◆ What you are asked to do
Look through the material beneath and copy each line with the word "PIXELS".

■ ■ ■ ■ ■ ■ ■

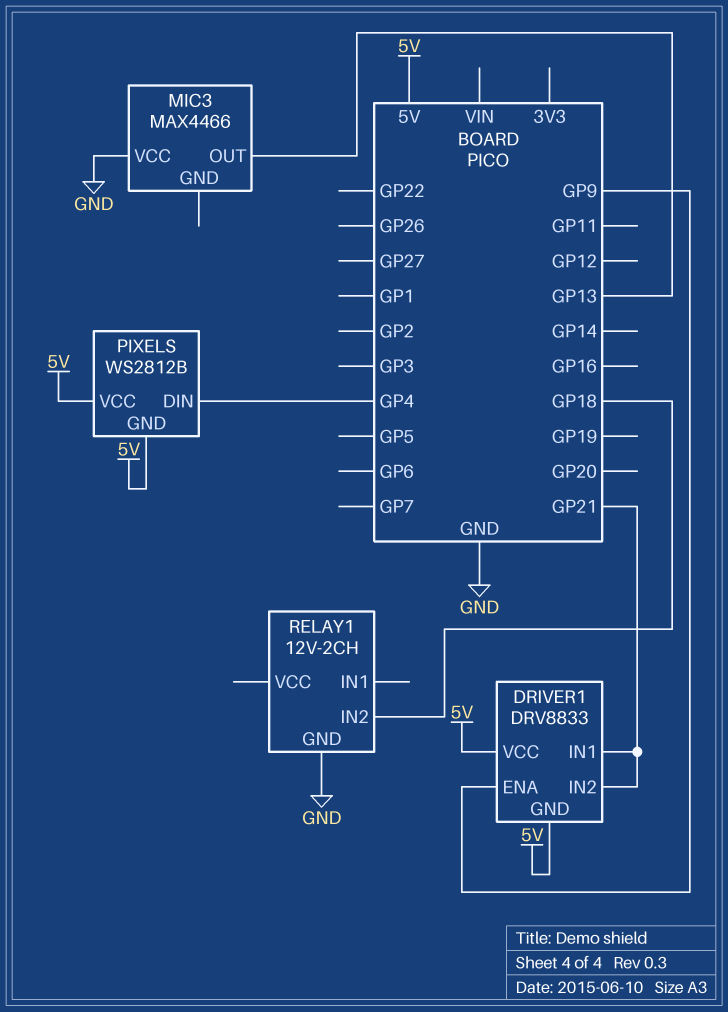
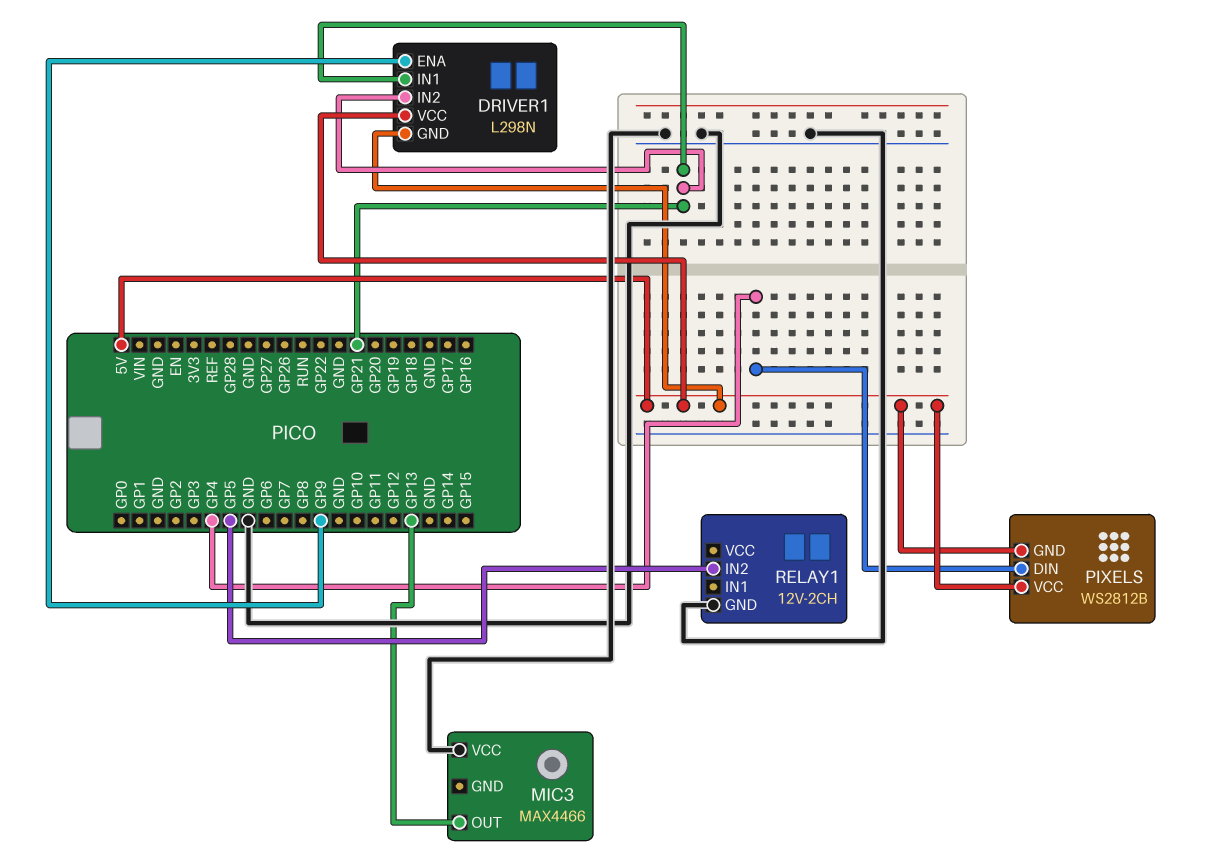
DRIVER1: DRV8833 -> L298N
RELAY1 pin IN2: GP18 -> GP5

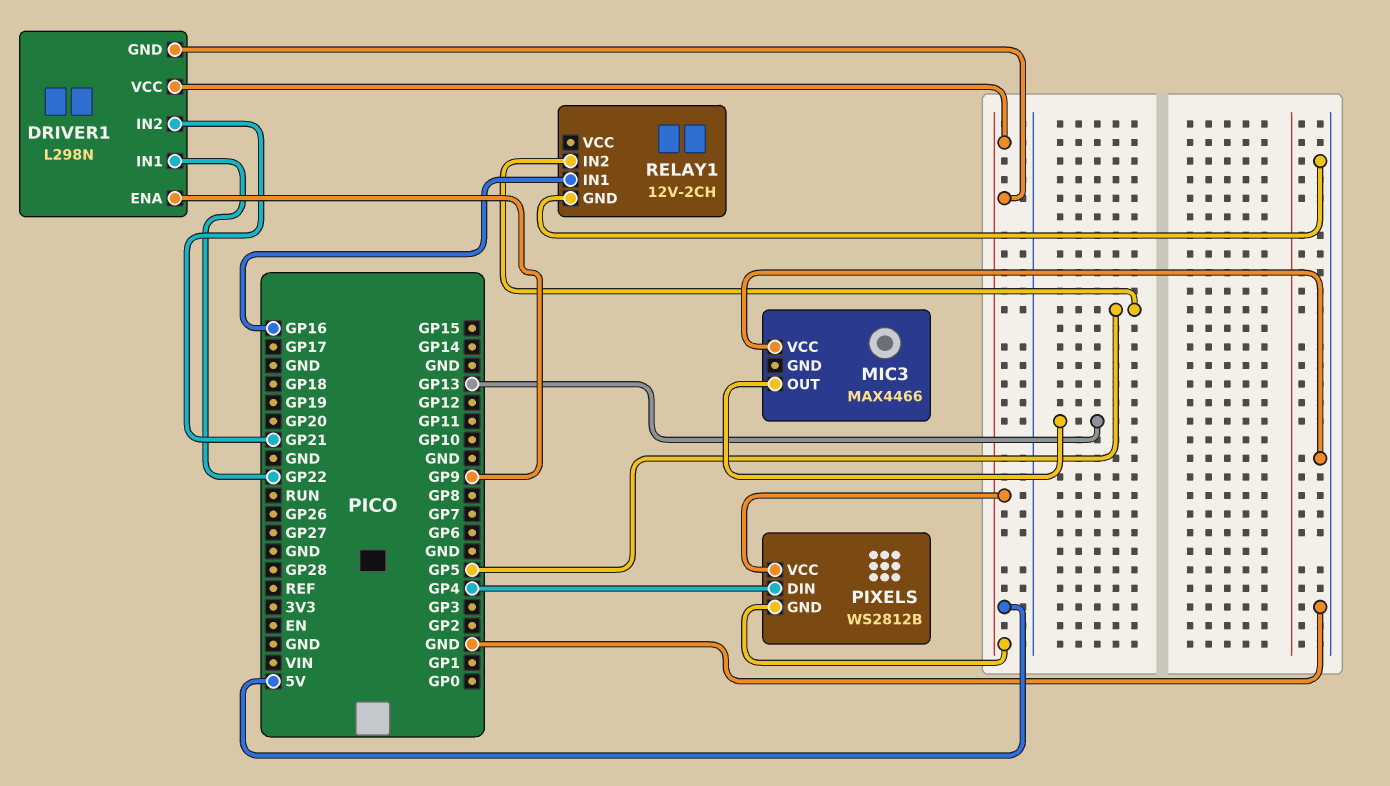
DRIVER1 pin IN1: GP21 -> GP22
RELAY1 pin IN1: none -> GP16

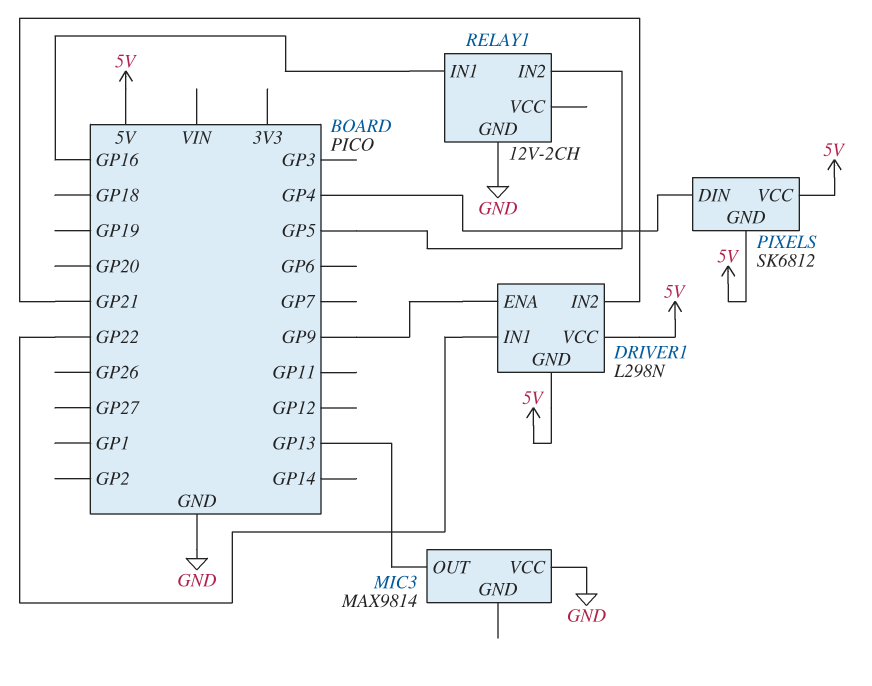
MIC3: MAX4466 -> MAX9814
PIXELS: WS2812B -> SK6812

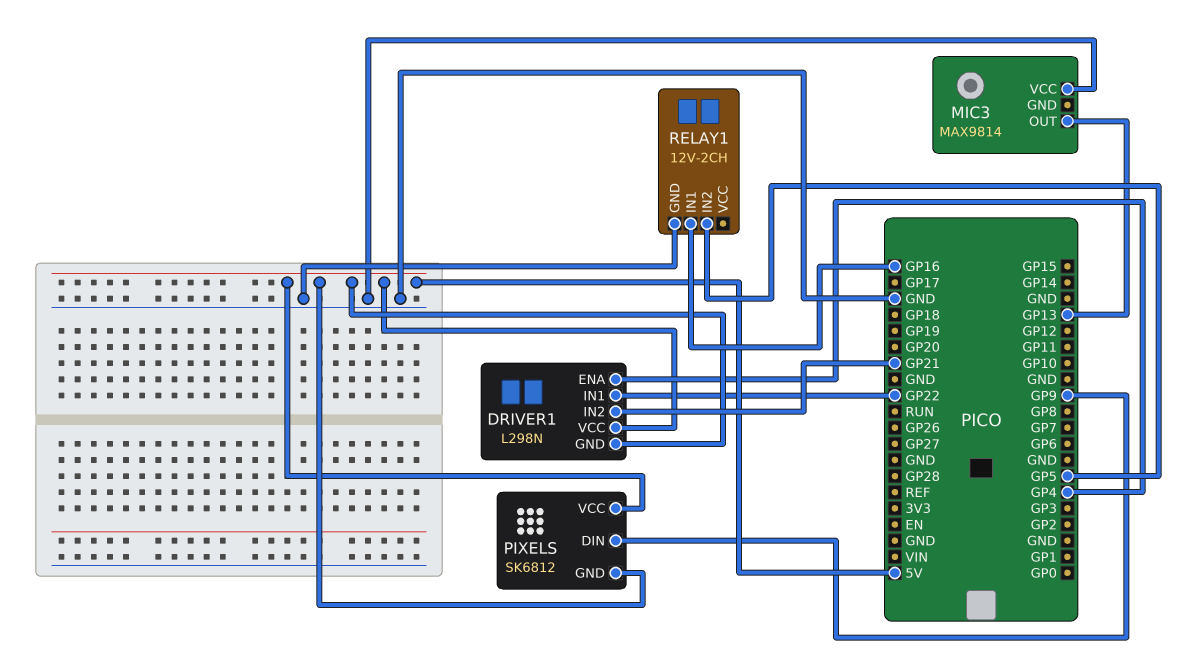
DRIVER1 pin ENA: GP9 -> GP4
PIXELS pin DIN: GP4 -> GP9

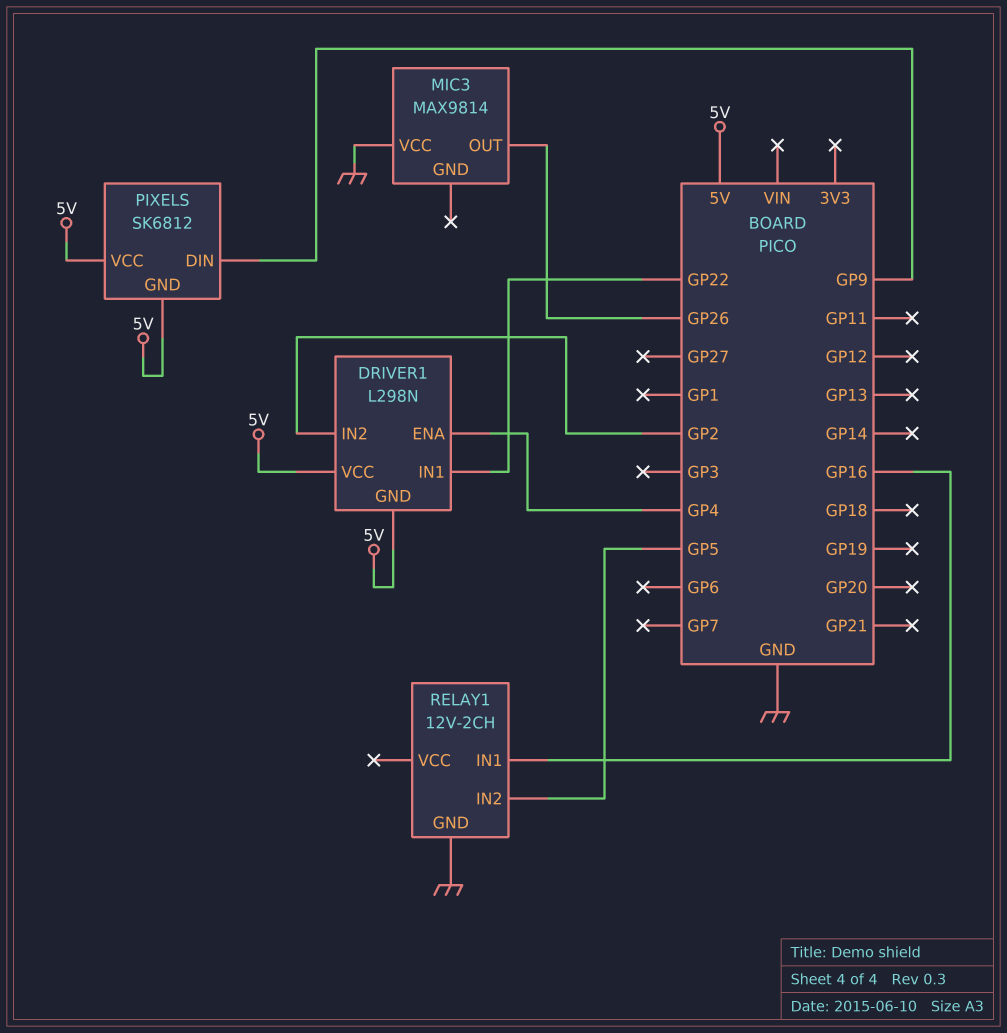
DRIVER1 pin IN2: GP21 -> GP2
MIC3 pin OUT: GP13 -> GP26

■ ■ ■ ■ ■ ■ ■

◆ Response area
PIXELS: WS2812B -> SK6812
PIXELS pin DIN: GP4 -> GP9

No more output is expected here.